◆ **Provided information**
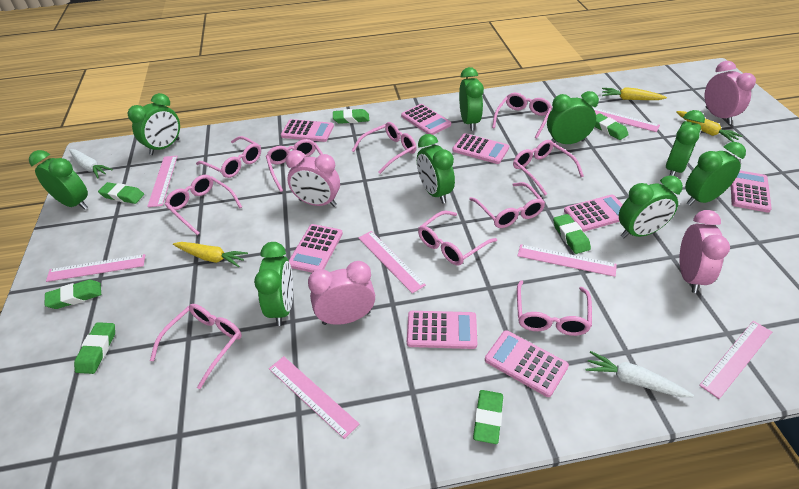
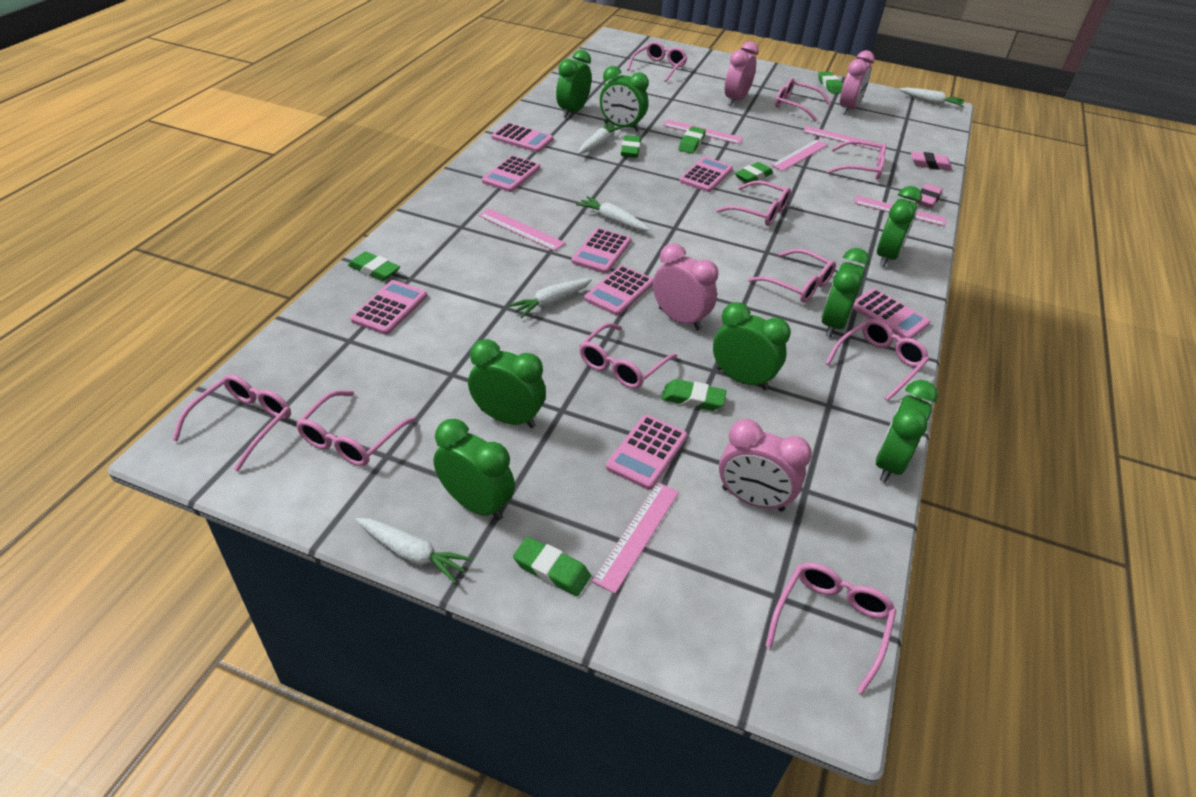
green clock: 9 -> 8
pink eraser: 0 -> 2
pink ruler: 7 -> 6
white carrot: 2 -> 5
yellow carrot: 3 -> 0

◆ **How to complete this task**
Output the material above verbatim but exclude each picture.

◆ **Reply**
green clock: 9 -> 8
pink eraser: 0 -> 2
pink ruler: 7 -> 6
white carrot: 2 -> 5
yellow carrot: 3 -> 0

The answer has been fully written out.